[Saved entries]

______________________________

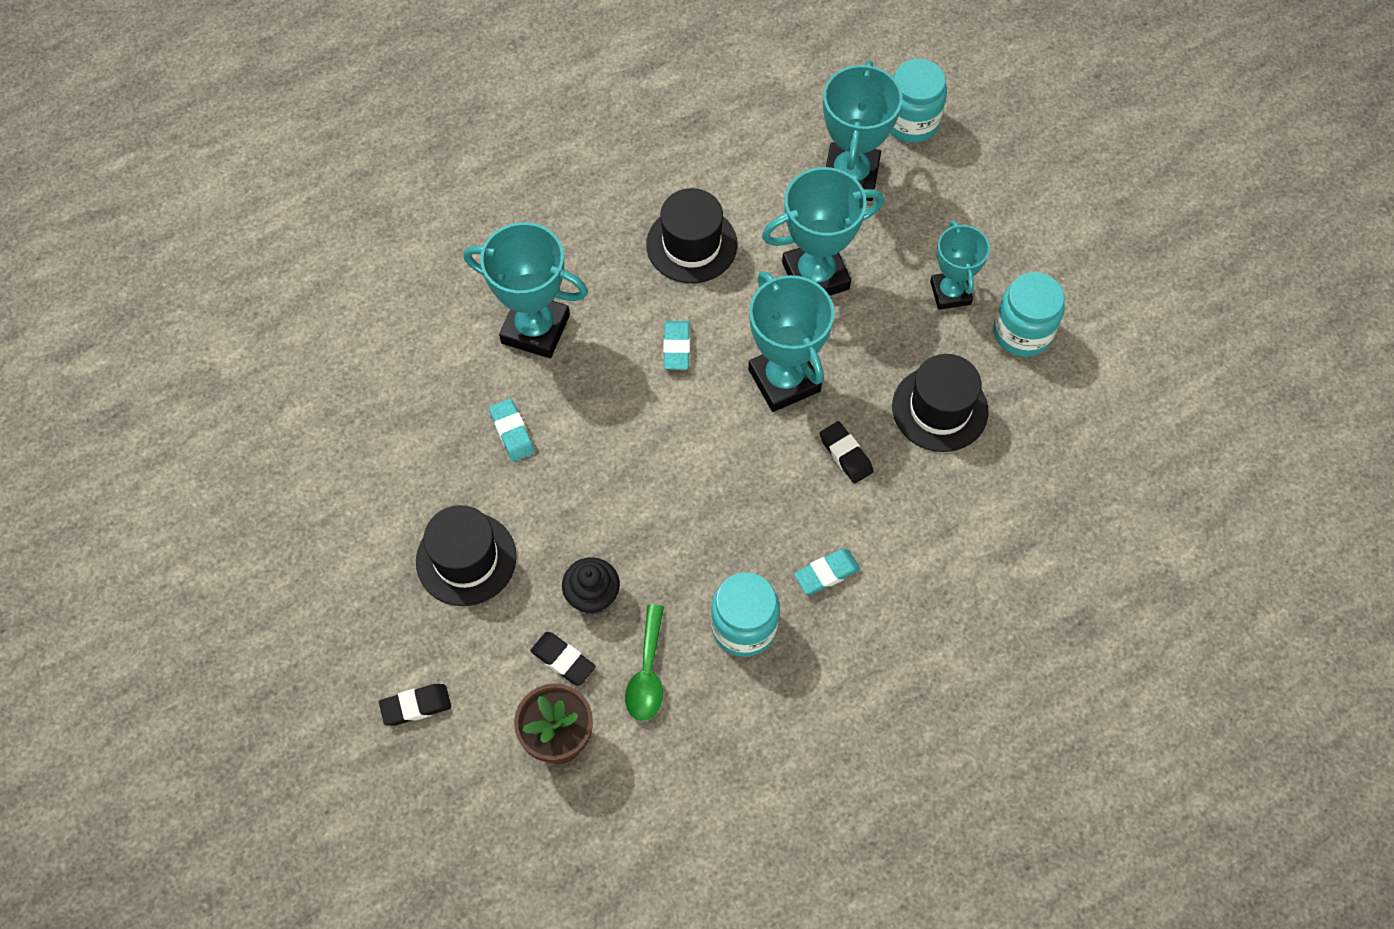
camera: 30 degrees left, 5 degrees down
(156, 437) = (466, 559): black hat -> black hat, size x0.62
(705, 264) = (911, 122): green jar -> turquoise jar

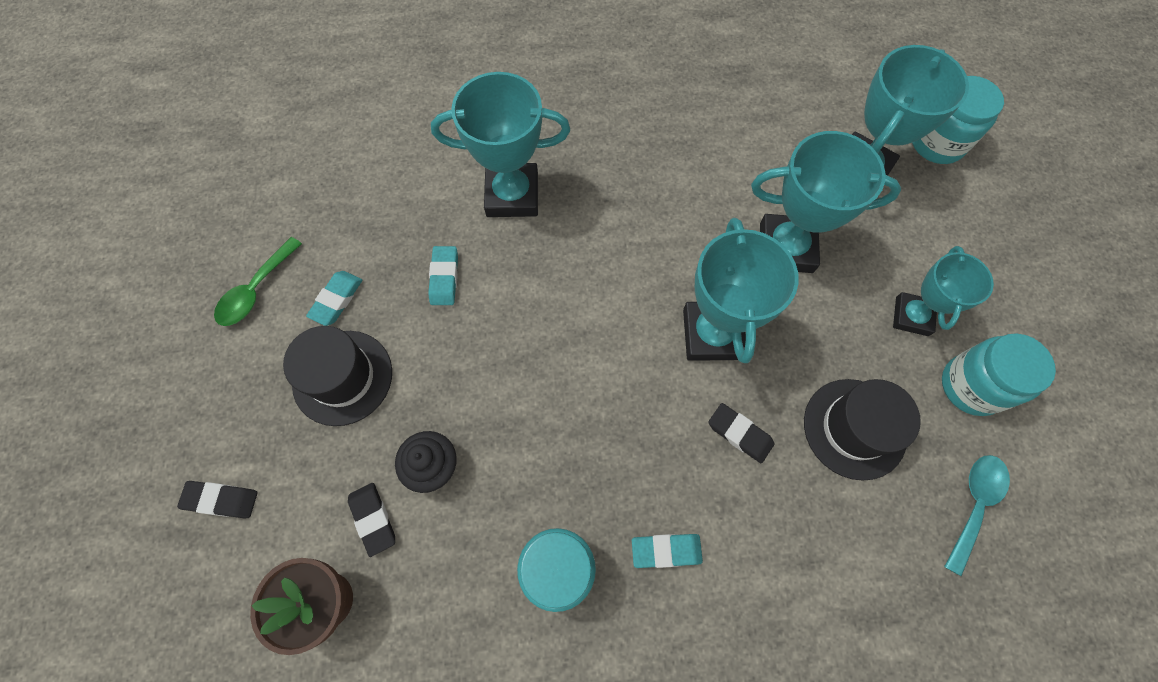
camera: 25 degrees right, 5 degrees up
(535, 329) = (512, 195): turquoise trophy -> turquoise trophy turned 45 degrees counterclockwise
(647, 673) = (443, 571): green spoon -> green spoon (256, 290)
(676, 347) = (627, 262): turquoise eraser -> turquoise eraser (336, 300)
(691, 244) = (684, 175): black hat -> none
(846, 454) = (739, 434): black eraser -> black eraser turned 45 degrees counterclockwise
(1059, 429) = (973, 505): none -> turquoise spoon

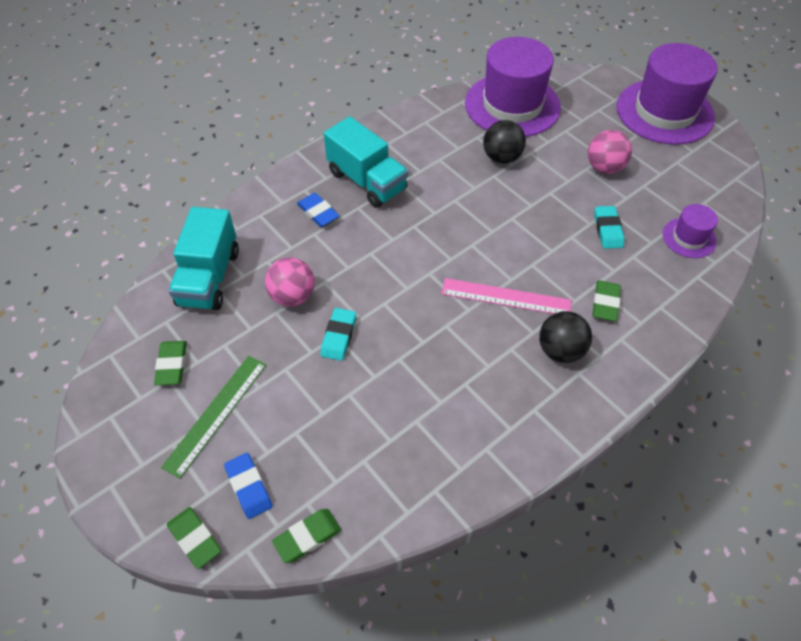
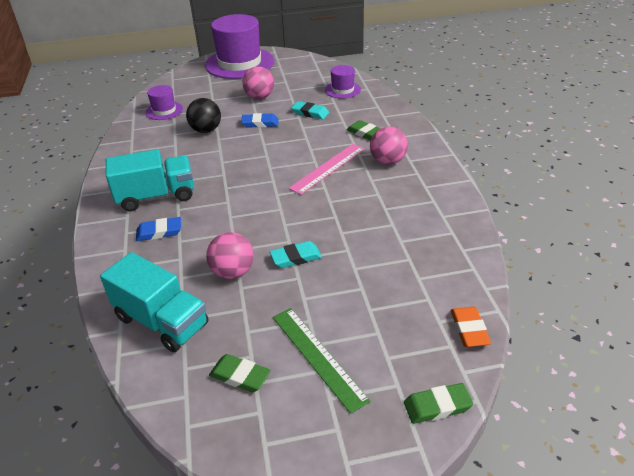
camera: 60 degrees left, 15 degrees down
(249, 487) = (405, 354): blue eraser -> blue eraser (260, 123)
(307, 537) = (469, 329): green eraser -> orange eraser
(338, 336) = (296, 257): turquoise eraser -> turquoise eraser turned 60 degrees counterclockwise
(512, 105) = (164, 111): purple hat -> purple hat, size x0.48
(560, 350) = (388, 161): black ball -> pink ball

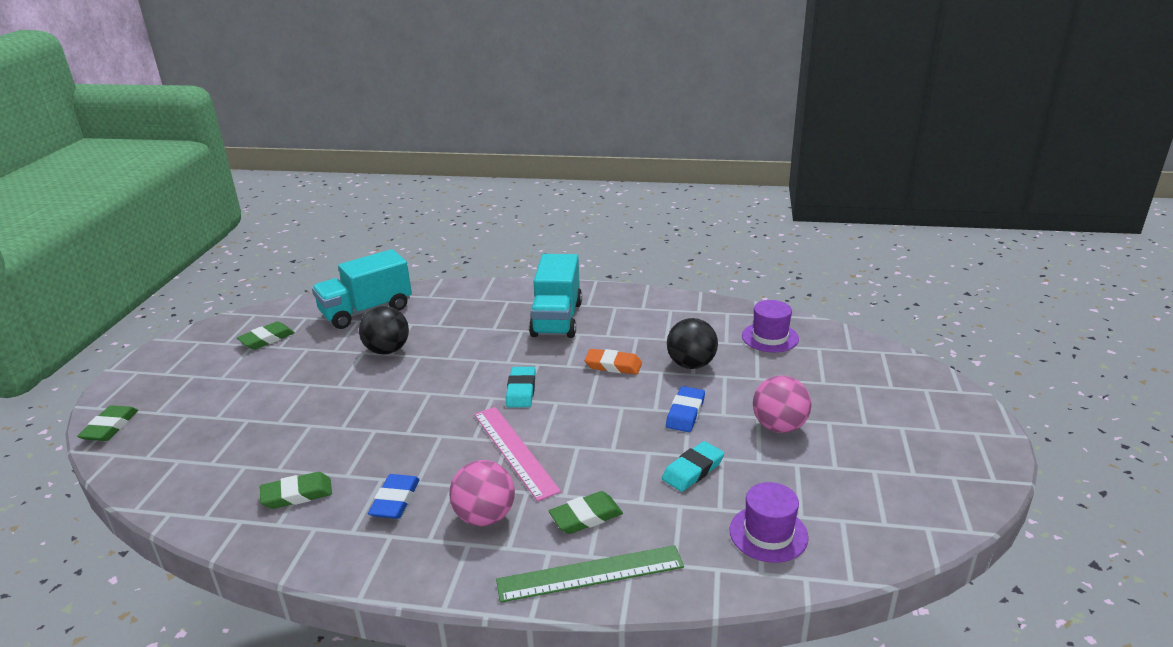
camera: 110 degrees right, 10 degrees down
(159, 232) = (491, 317): blue eraser -> blue eraser (395, 500)
(233, 272) = (387, 350): pink ball -> black ball
(239, 63) = (936, 425): purple hat -> none
(296, 257) = (367, 390): turquoise eraser -> turquoise eraser (521, 390)
(318, 357) = (236, 378): green ruler -> green ruler (590, 573)
(424, 237) = (297, 494): none -> green eraser
(469, 329) = (143, 477): orange eraser -> orange eraser (613, 365)

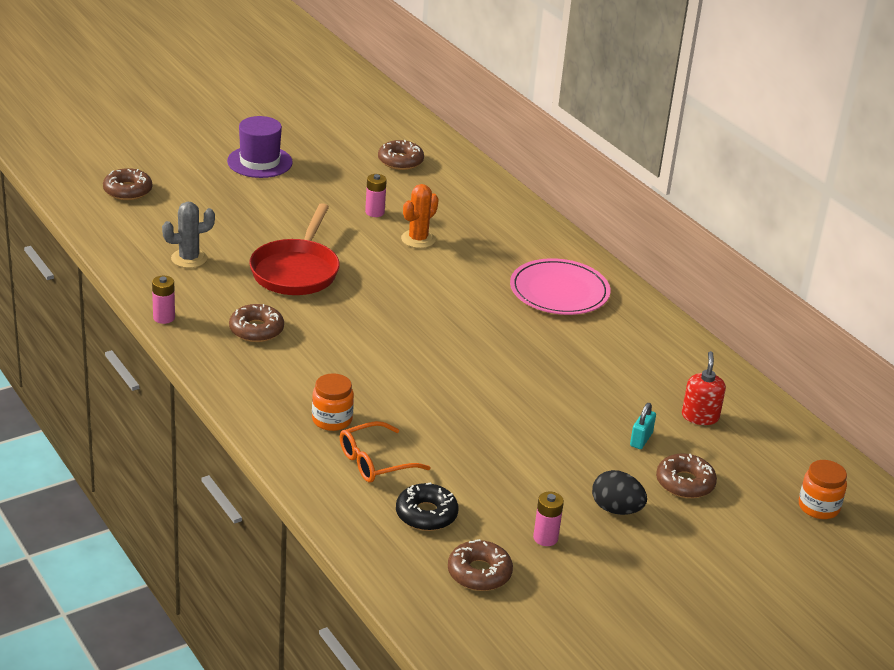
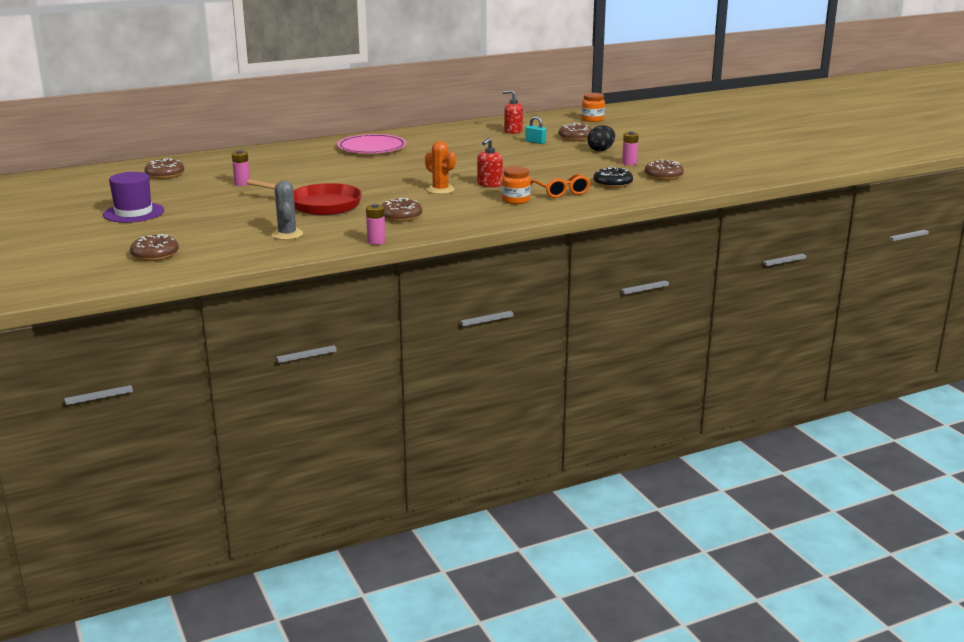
camera: 80 degrees left, 10 degrees down
(402, 396) = (489, 184): none -> red soap dispenser
(418, 239) = (289, 174): orange cactus -> orange cactus (440, 190)

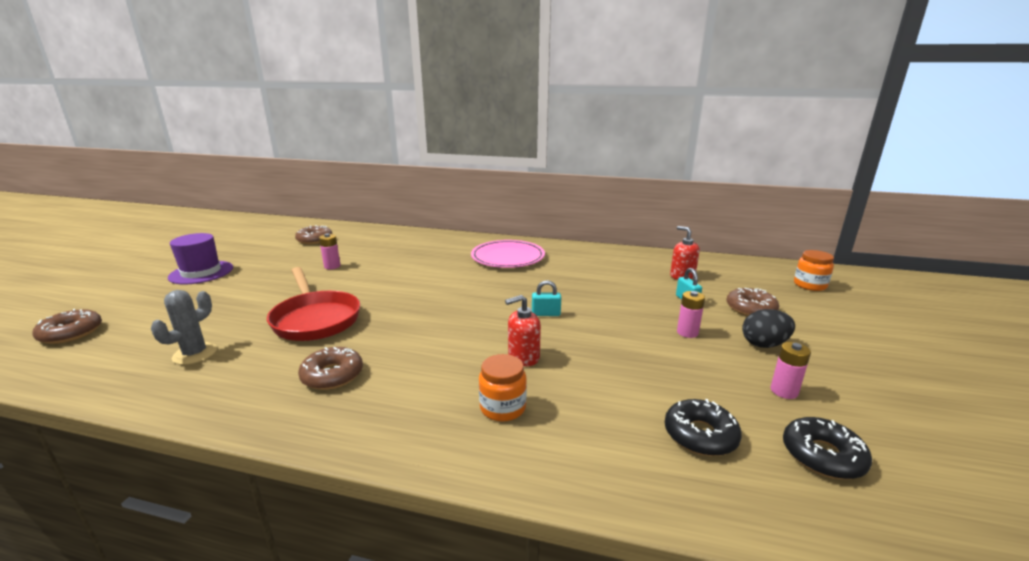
camera: 40 degrees right, 0 degrees up
(376, 241) = (214, 416): pink battery -> pink battery (687, 332)
(440, 190) = (456, 343): orange cactus -> none
(465, 167) = (546, 314): none -> turquoise padlock
(561, 192) = (590, 419): orange glasses -> none
(663, 176) = (822, 456): brown donut -> black donut

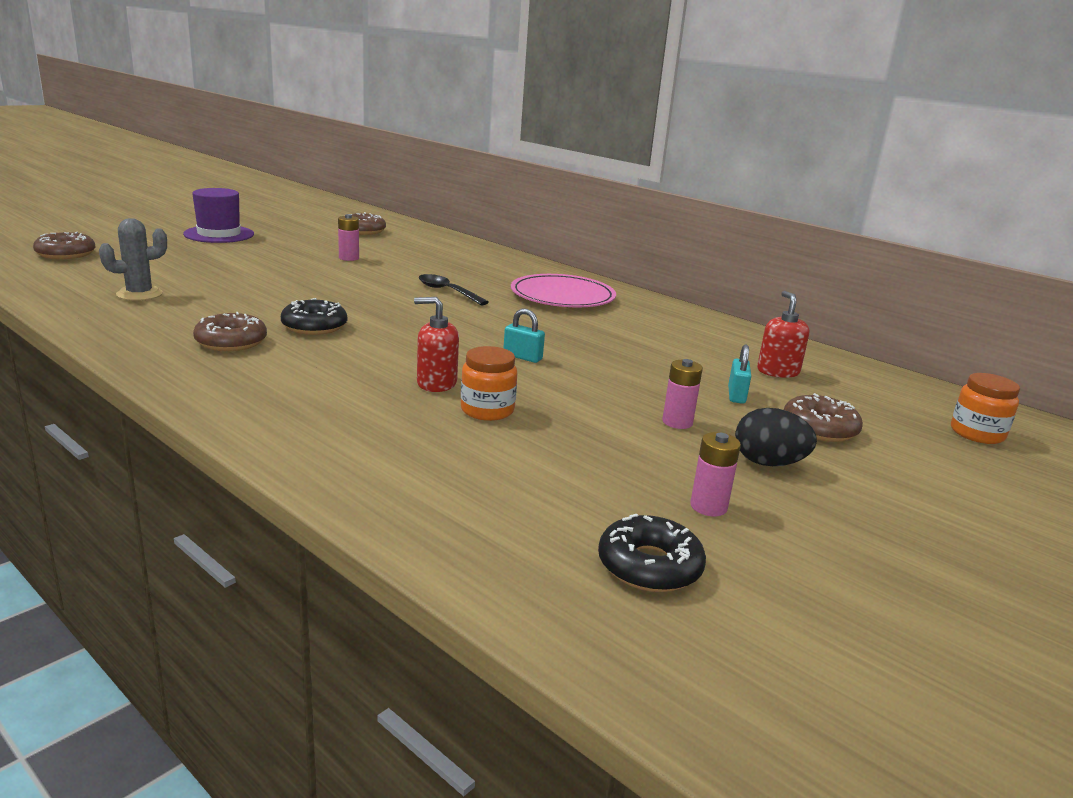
camera: 25 degrees right, 0 degrees up
(315, 319) = (273, 297): red pan -> none
(434, 275) = (447, 292): none -> black spoon
(502, 408) = (352, 413): orange jar -> orange jar (487, 410)
(700, 435) = (528, 501): black donut -> black donut (314, 326)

______________________________

*PROBLEM TO WORK ON:* Beginning with the line that contains "camera: 80 degrees left, 10 degrees down", output every line down to the last line of the entries above exactly as written, apart from the pictures.

*ANSWER TO THE EXERCISE:*
camera: 80 degrees left, 10 degrees down
(402, 396) = (489, 184): none -> red soap dispenser
(418, 239) = (289, 174): orange cactus -> orange cactus (440, 190)

camera: 40 degrees right, 0 degrees up
(376, 241) = (214, 416): pink battery -> pink battery (687, 332)
(440, 190) = (456, 343): orange cactus -> none
(465, 167) = (546, 314): none -> turquoise padlock
(561, 192) = (590, 419): orange glasses -> none
(663, 176) = (822, 456): brown donut -> black donut

camera: 25 degrees right, 0 degrees up
(315, 319) = (273, 297): red pan -> none
(434, 275) = (447, 292): none -> black spoon
(502, 408) = (352, 413): orange jar -> orange jar (487, 410)
(700, 435) = (528, 501): black donut -> black donut (314, 326)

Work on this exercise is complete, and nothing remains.